• **INFORMATION GIVEN**
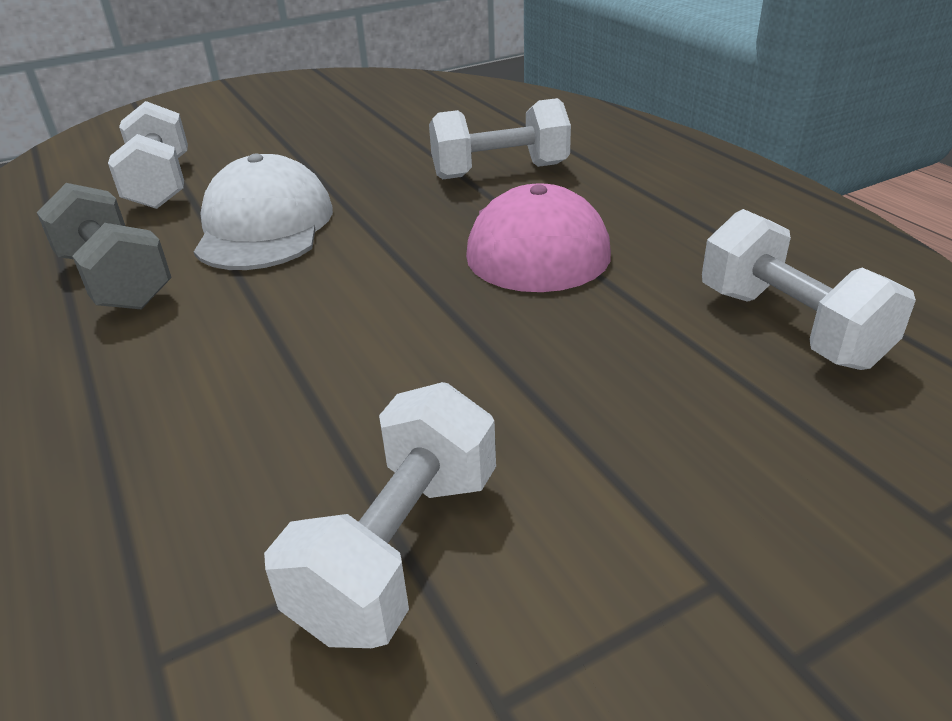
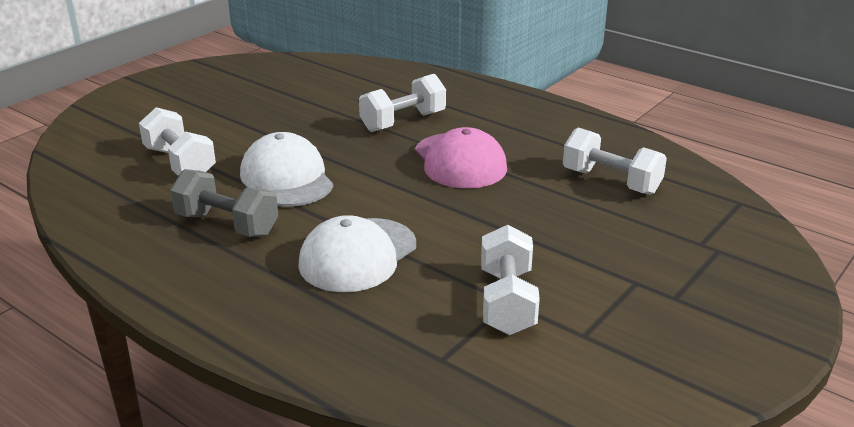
camera: 25 degrees left, 5 degrees down
none -> white cap [298,215,416,292]

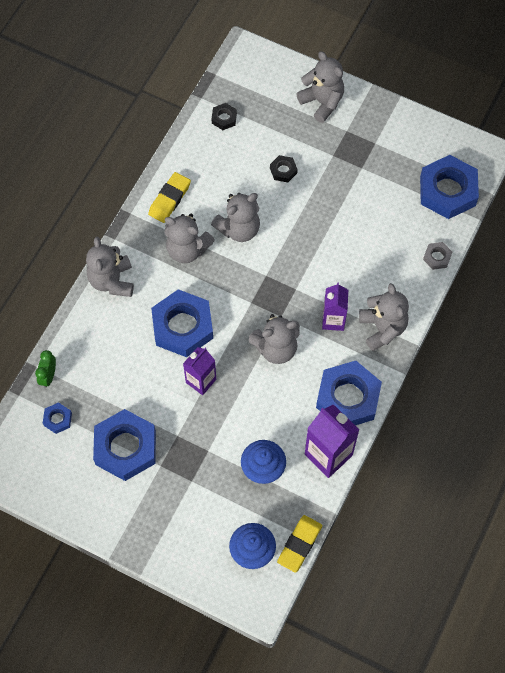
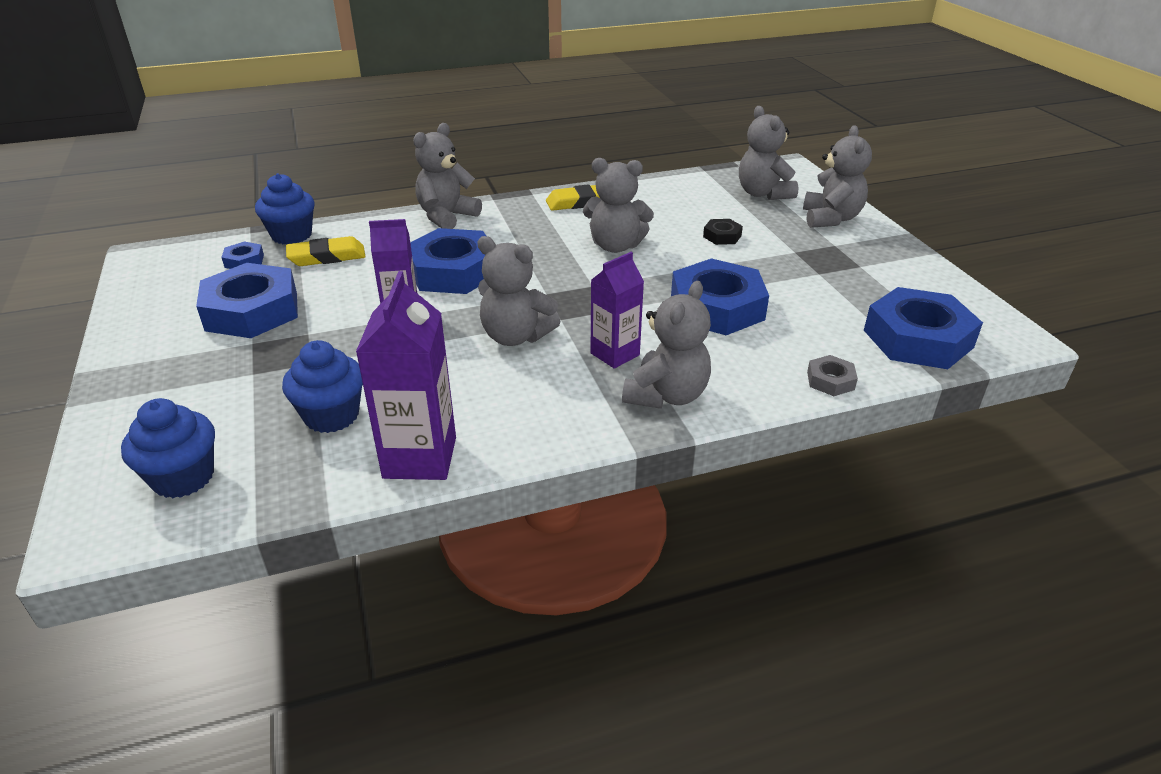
camera: 45 degrees right, 30 degrees down
green clock [35,350,56,388] -> blue cupcake [255,173,315,244]
grey teddy bear [164,214,215,263] -> grey teddy bear moved to [739,106,798,200]
black nut [212,103,237,130] -> none
yellow eraser [277,515,322,573] -> yellow eraser moved to [286,236,366,266]
blue nut [316,361,382,425] -> blue nut moved to [671,258,769,335]

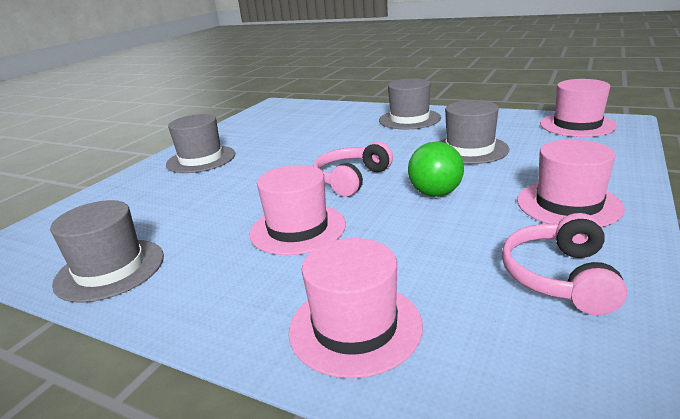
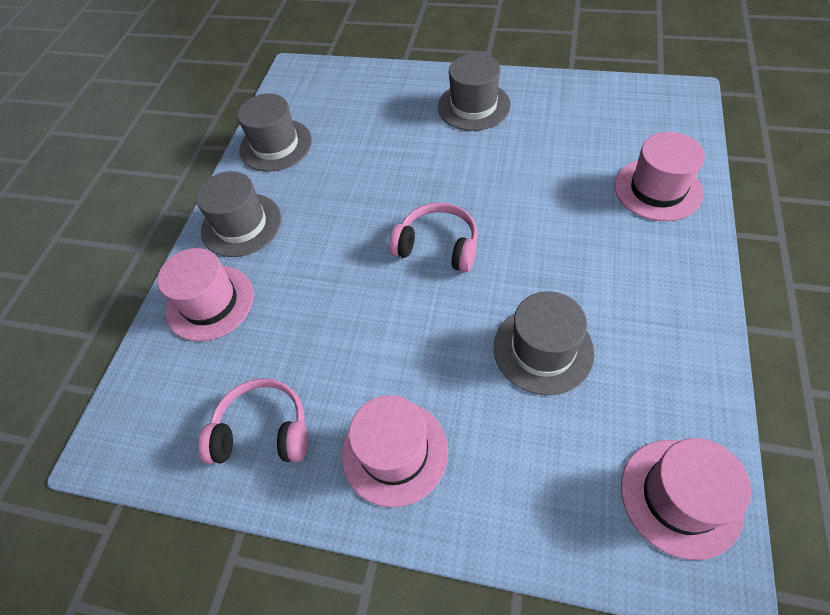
camera: 80 degrees right, 30 degrees up
pink hat [250,165,346,255] -> pink hat moved to [614,132,705,221]
grey hat [379,78,441,129] -> grey hat moved to [196,171,281,257]
green ball [408,141,464,197] -> none

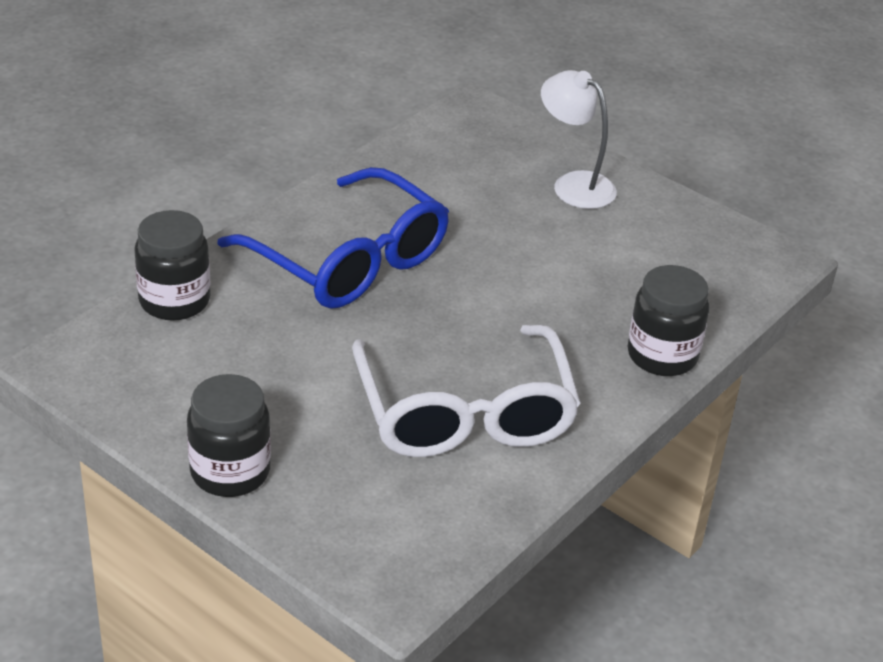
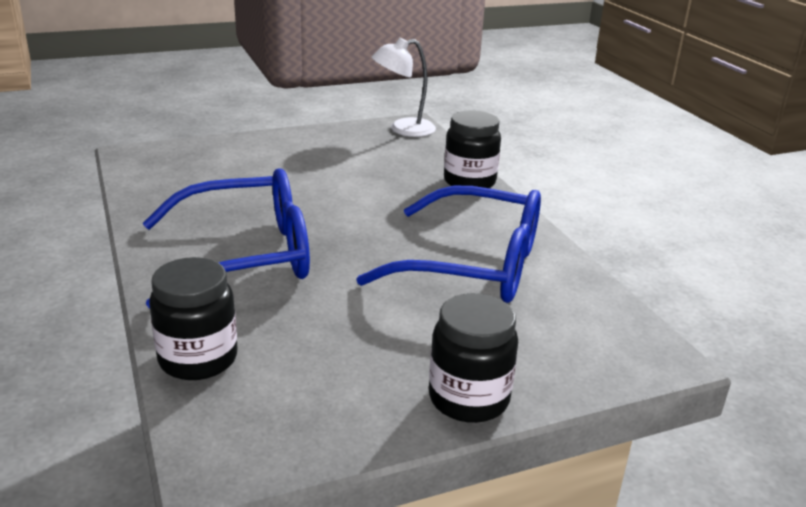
camera: 60 degrees left, 10 degrees down
white glasses [352,325,581,457] -> blue glasses [356,186,541,303]
white lamp [541,70,617,209] -> white lamp moved to [371,38,436,137]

• **YOUR OBJECTIVE**
"right" is the string to look for; please copy every line of the records above where it appears.

• **EXERCISE RESULT**
camera: 45 degrees right, 30 degrees down
camera: 80 degrees right, 30 degrees up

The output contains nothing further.